DATA SUPPLIED:
--------------------

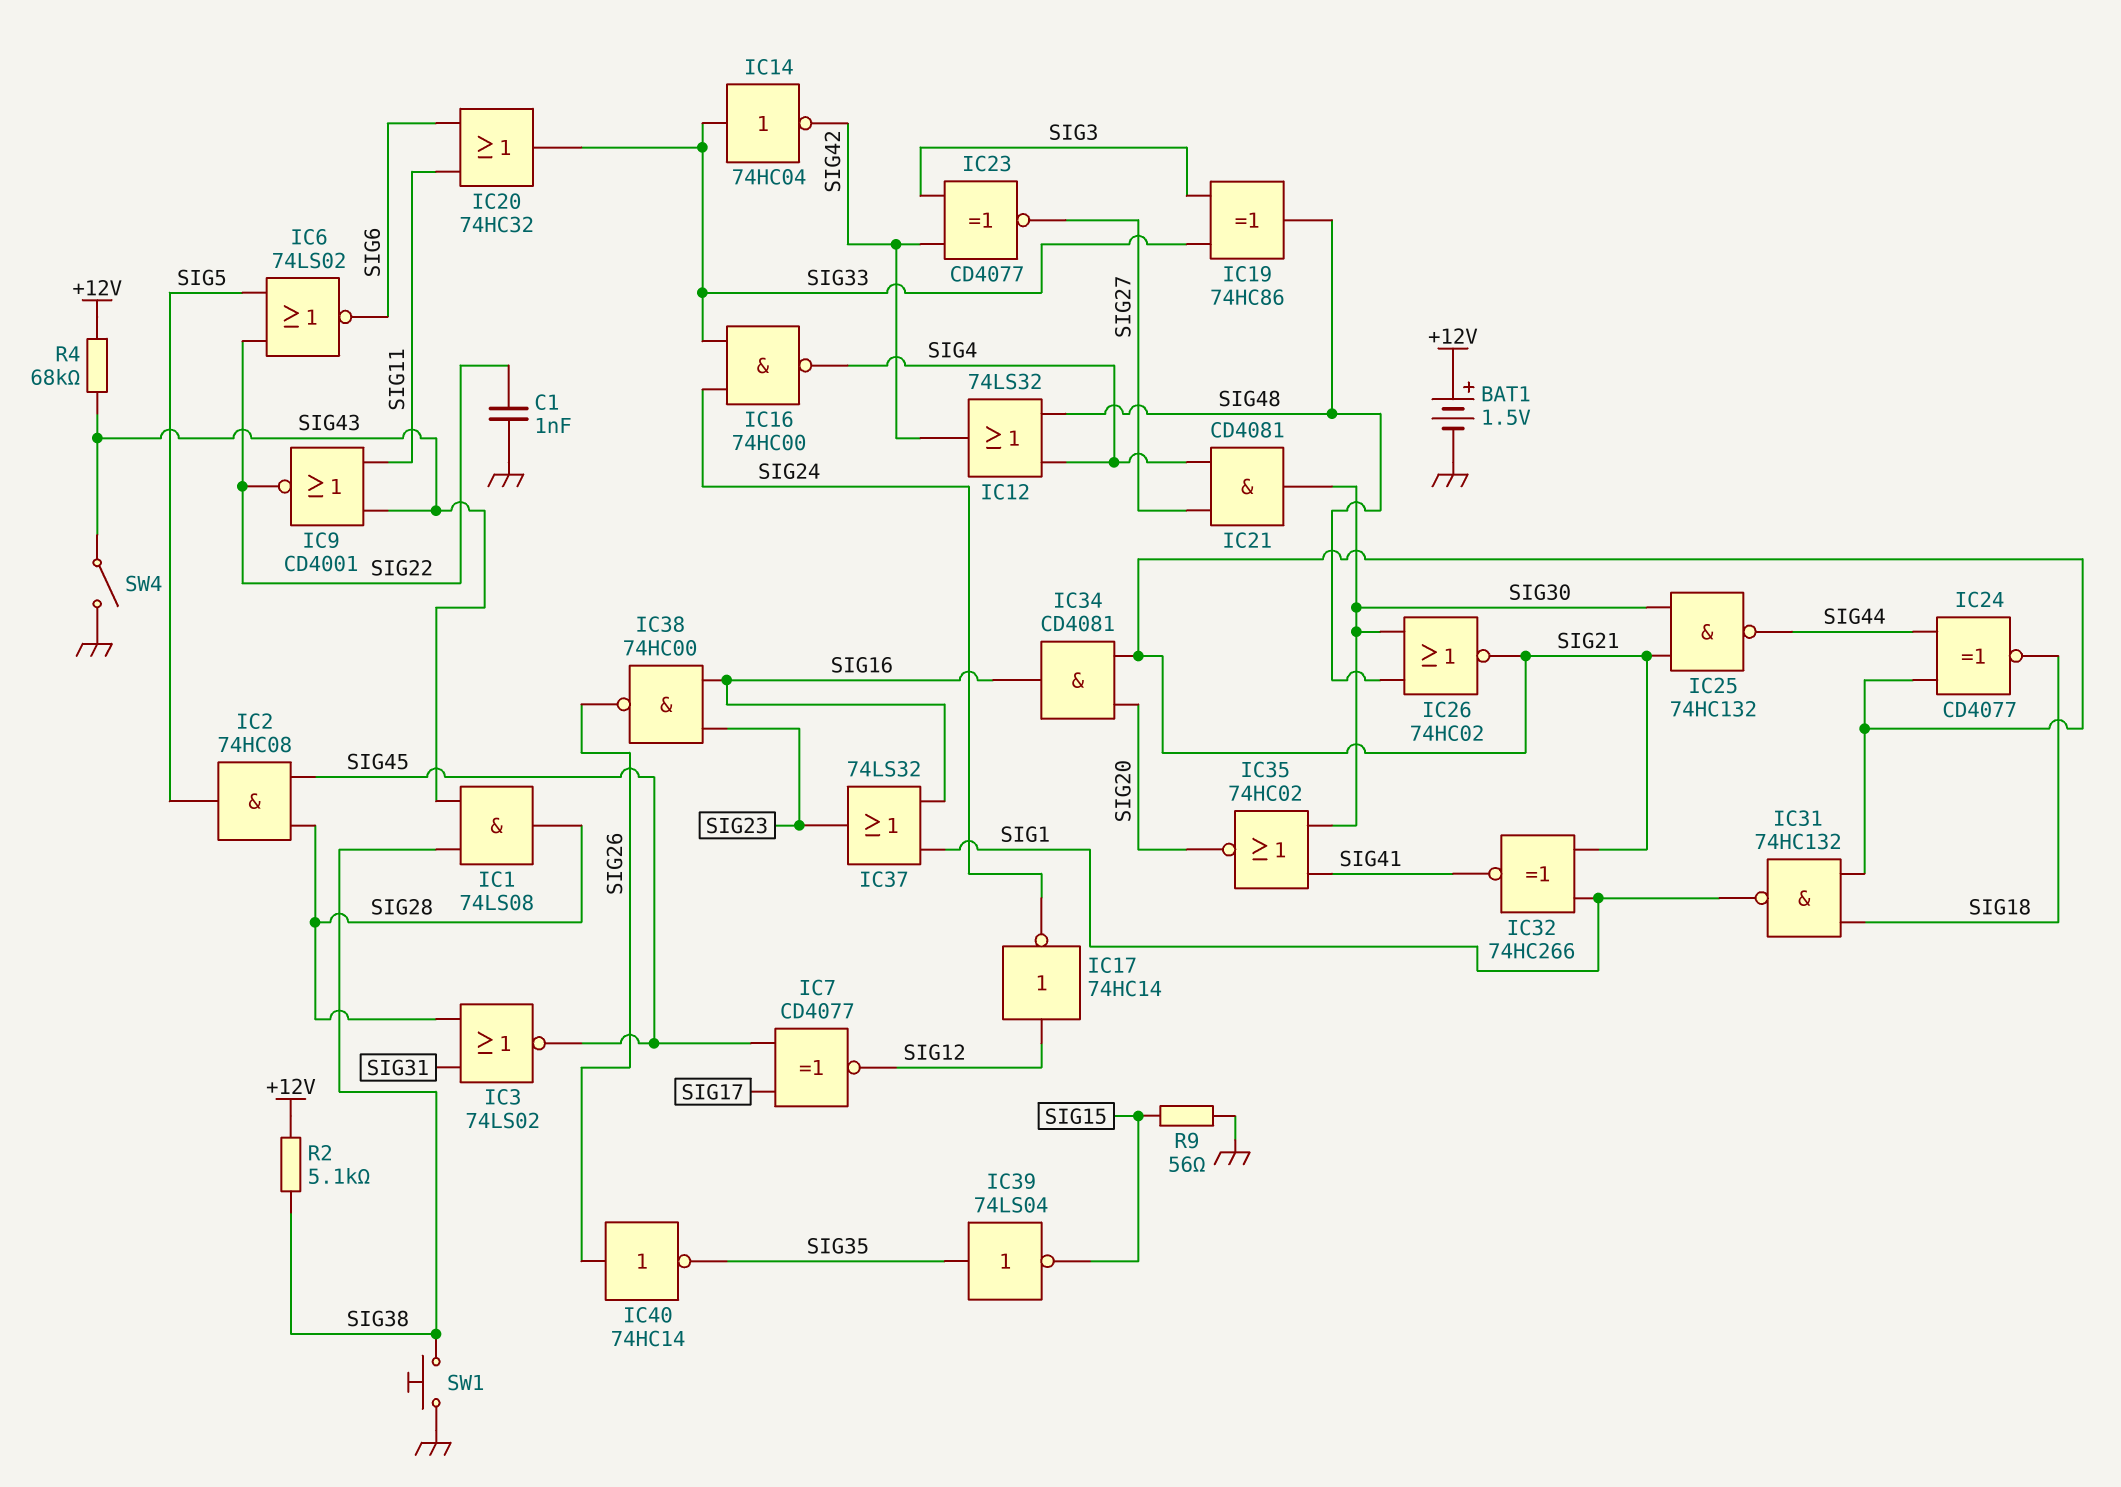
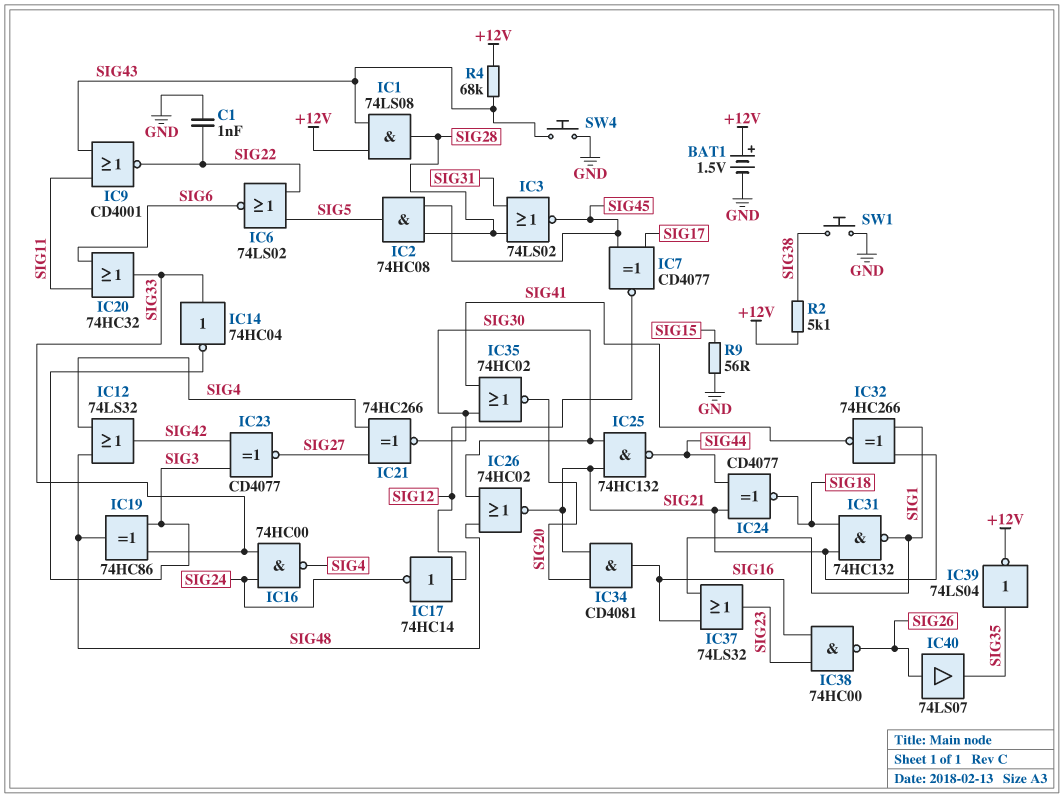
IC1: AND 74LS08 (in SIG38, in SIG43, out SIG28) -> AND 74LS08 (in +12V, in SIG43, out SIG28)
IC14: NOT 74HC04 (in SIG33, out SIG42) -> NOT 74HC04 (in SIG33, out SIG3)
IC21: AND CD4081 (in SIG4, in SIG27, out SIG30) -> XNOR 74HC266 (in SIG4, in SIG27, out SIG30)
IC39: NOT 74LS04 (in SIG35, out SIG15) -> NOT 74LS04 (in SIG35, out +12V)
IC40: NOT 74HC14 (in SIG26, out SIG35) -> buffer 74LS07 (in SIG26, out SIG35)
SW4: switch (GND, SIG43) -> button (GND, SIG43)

--------------------

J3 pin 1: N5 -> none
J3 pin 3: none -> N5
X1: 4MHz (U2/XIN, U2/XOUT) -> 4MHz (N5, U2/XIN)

--------------------

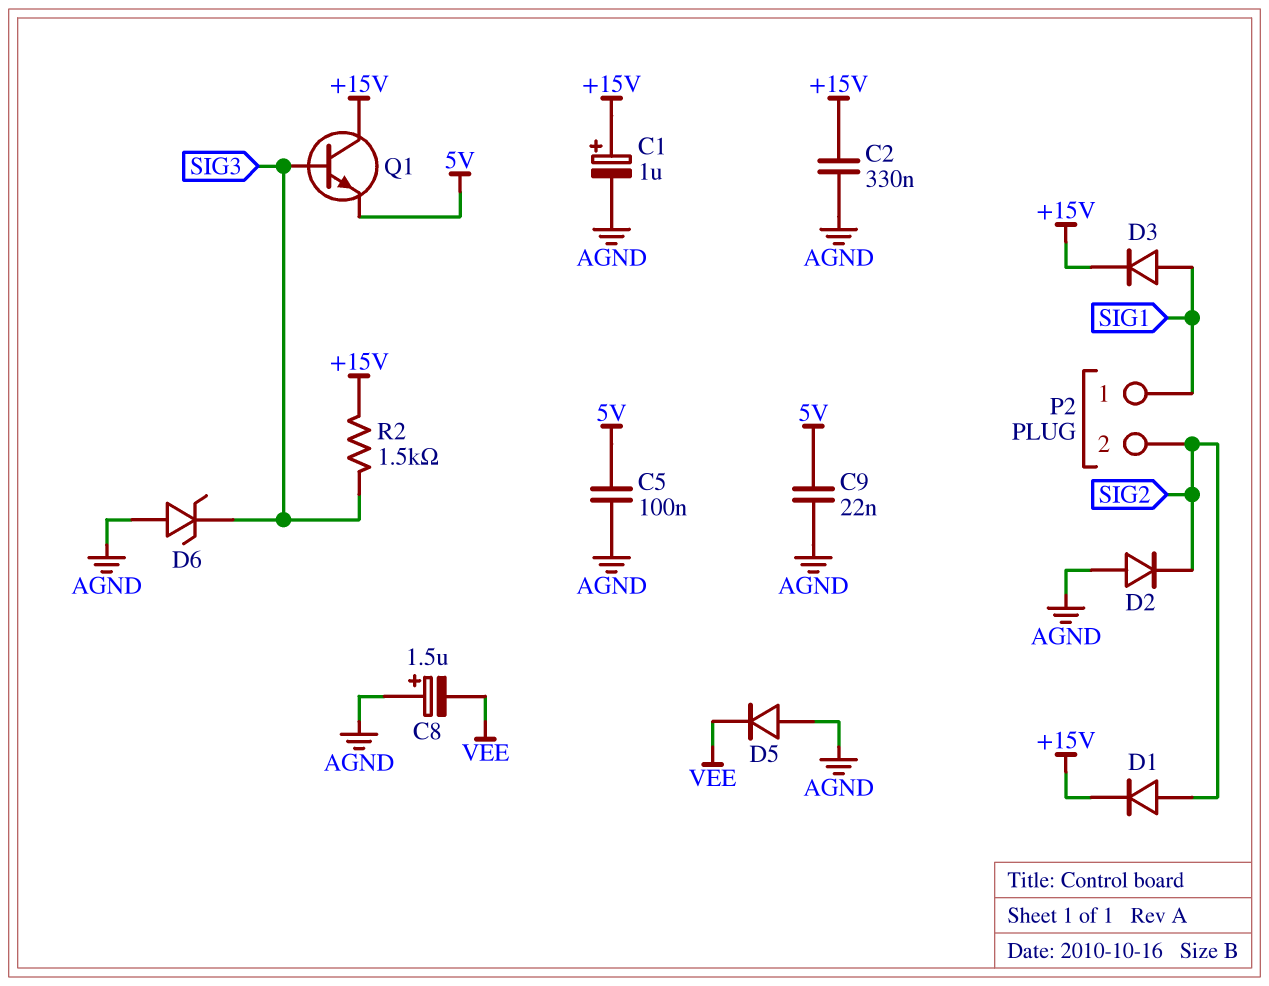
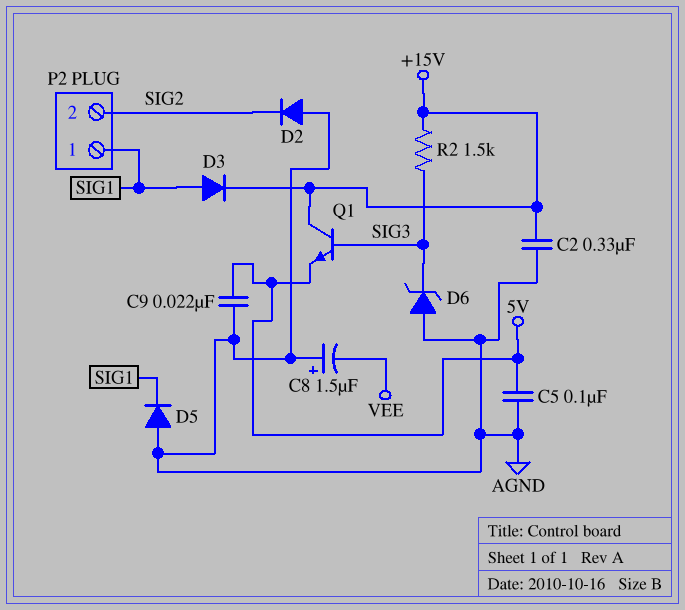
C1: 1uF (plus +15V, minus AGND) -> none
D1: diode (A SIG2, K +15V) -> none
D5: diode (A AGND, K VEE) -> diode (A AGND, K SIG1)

--------------------

BRIEF: Return exactly the lines above from the line that has "IC1: AND 74LS08" through the line that has "IC14: NOT 74HC04", inclusive, and nothing else.

SOLUTION:
IC1: AND 74LS08 (in SIG38, in SIG43, out SIG28) -> AND 74LS08 (in +12V, in SIG43, out SIG28)
IC14: NOT 74HC04 (in SIG33, out SIG42) -> NOT 74HC04 (in SIG33, out SIG3)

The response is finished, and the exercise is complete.